■ **PROVIDED RECORDS**:
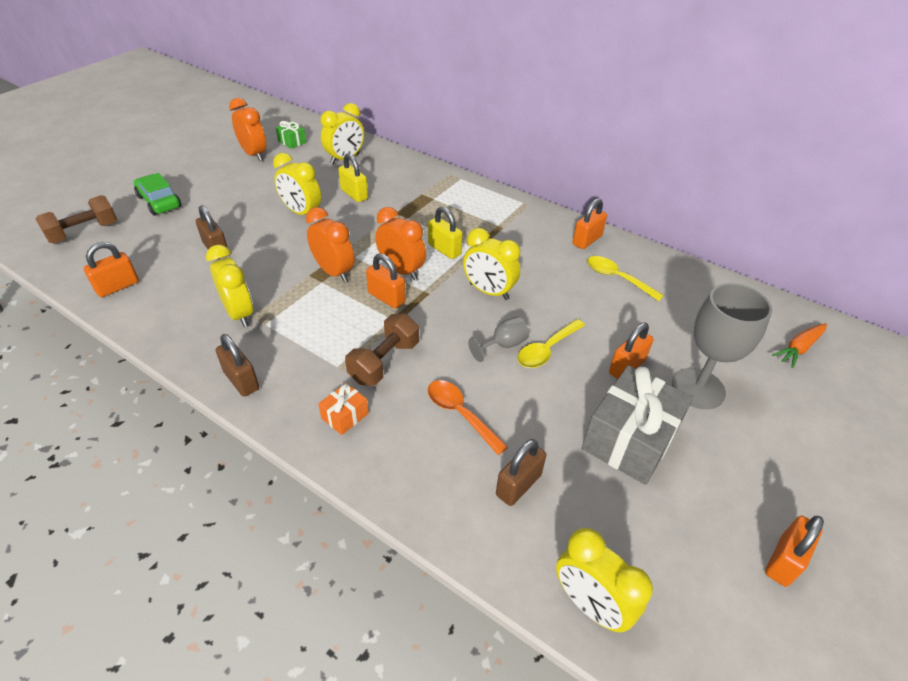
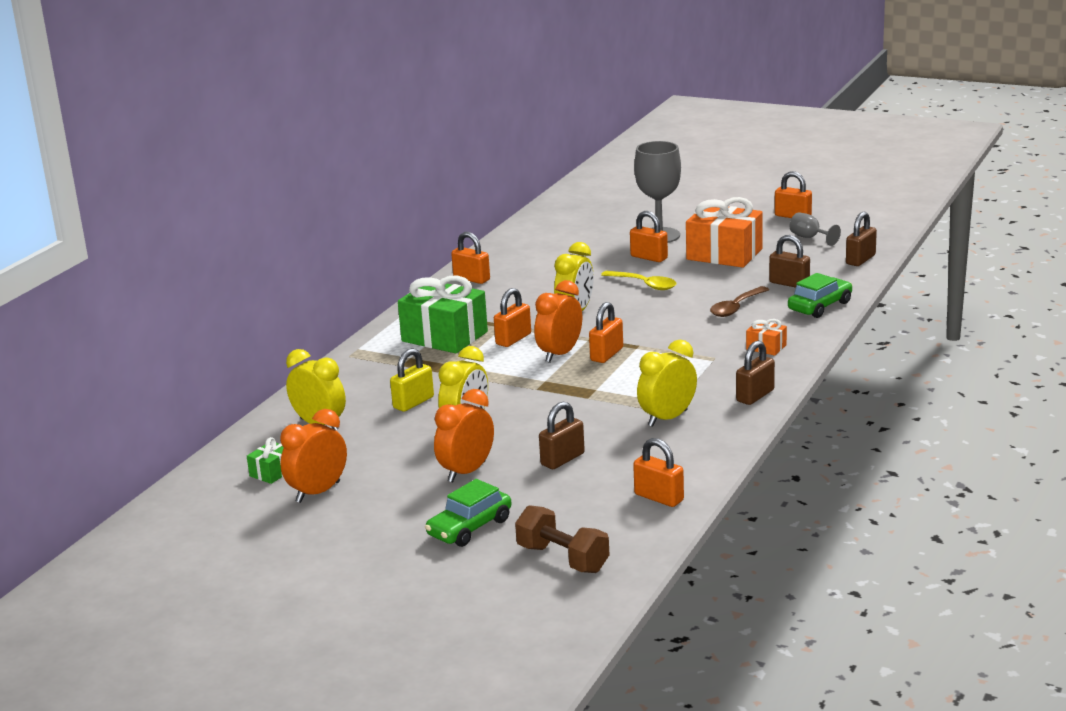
camera: 95 degrees left, 20 degrees down
(334, 272) = (577, 386): orange clock -> orange clock (466, 472)
(384, 362) = (696, 342): brown dumbbell -> none
(436, 499) = (820, 306): none -> green car
(444, 249) = (513, 339): yellow padlock -> orange padlock
(460, 414) = (736, 307): orange spoon -> brown spoon
(465, 216) = (444, 336): none -> green gift
(503, 345) = (647, 300): grey goblet -> grey goblet (809, 238)
(590, 604) = (860, 260): yellow clock -> brown padlock
(617, 278) = (530, 264): yellow spoon -> none
(629, 439) = (724, 254): grey gift -> orange gift
(799, 348) = (595, 206): orange carrot -> none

■ **EXERCISE PROMPT**: Please print, exactly as given, the lines running from the beginning of the listing through the line containing "(629, 439) = (724, 254): grey", omitting each picture.

■ **EXERCISE RESPONSE**:
camera: 95 degrees left, 20 degrees down
(334, 272) = (577, 386): orange clock -> orange clock (466, 472)
(384, 362) = (696, 342): brown dumbbell -> none
(436, 499) = (820, 306): none -> green car
(444, 249) = (513, 339): yellow padlock -> orange padlock
(460, 414) = (736, 307): orange spoon -> brown spoon
(465, 216) = (444, 336): none -> green gift
(503, 345) = (647, 300): grey goblet -> grey goblet (809, 238)
(590, 604) = (860, 260): yellow clock -> brown padlock
(617, 278) = (530, 264): yellow spoon -> none
(629, 439) = (724, 254): grey gift -> orange gift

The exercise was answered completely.